▸ What the exercise asks:
Leave every image out, and return the rest of the data word for word.

▸ Information shown:
------

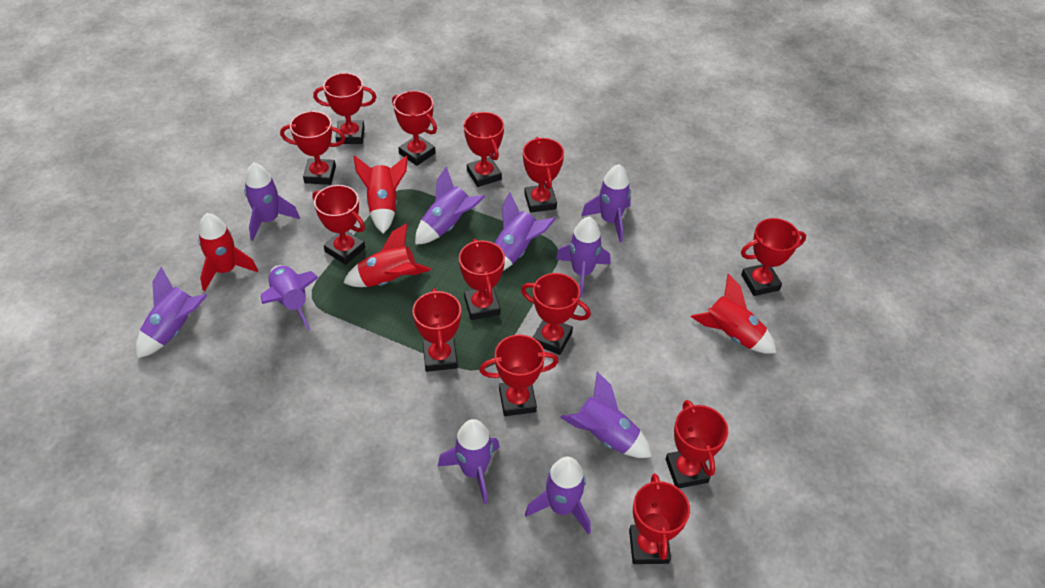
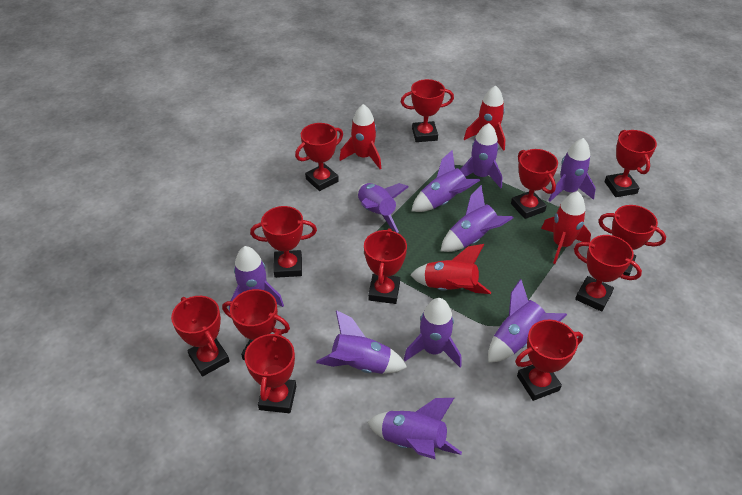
red trophy: 13 -> 12

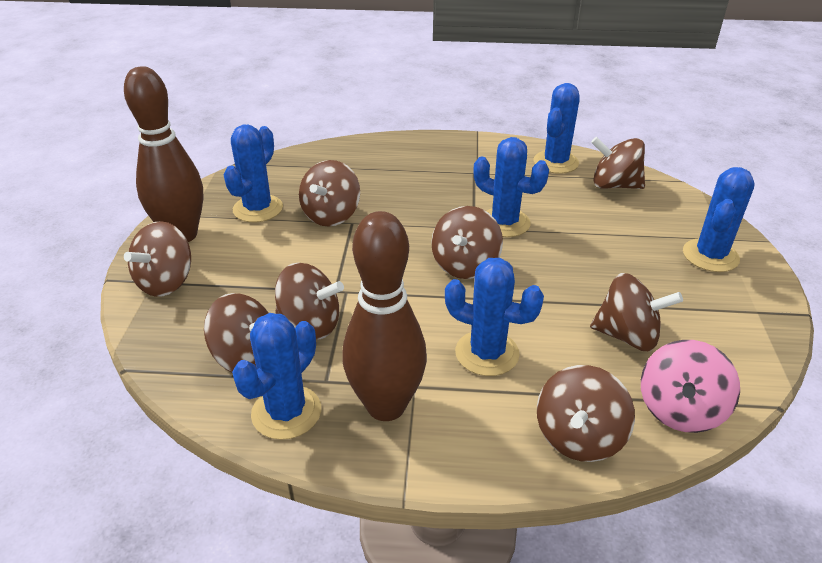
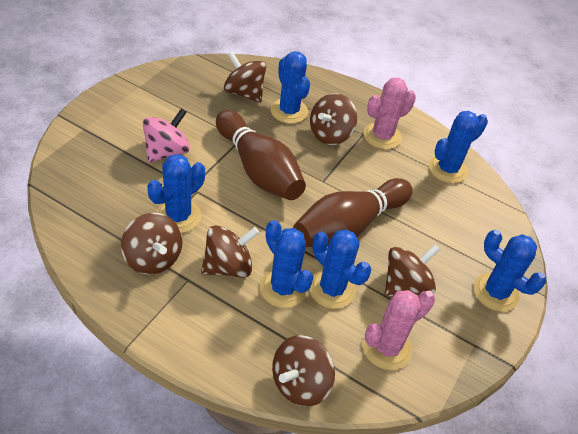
brown spinning top: 8 -> 6
pink cactus: 0 -> 2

------

▸ The answer:
red trophy: 13 -> 12

brown spinning top: 8 -> 6
pink cactus: 0 -> 2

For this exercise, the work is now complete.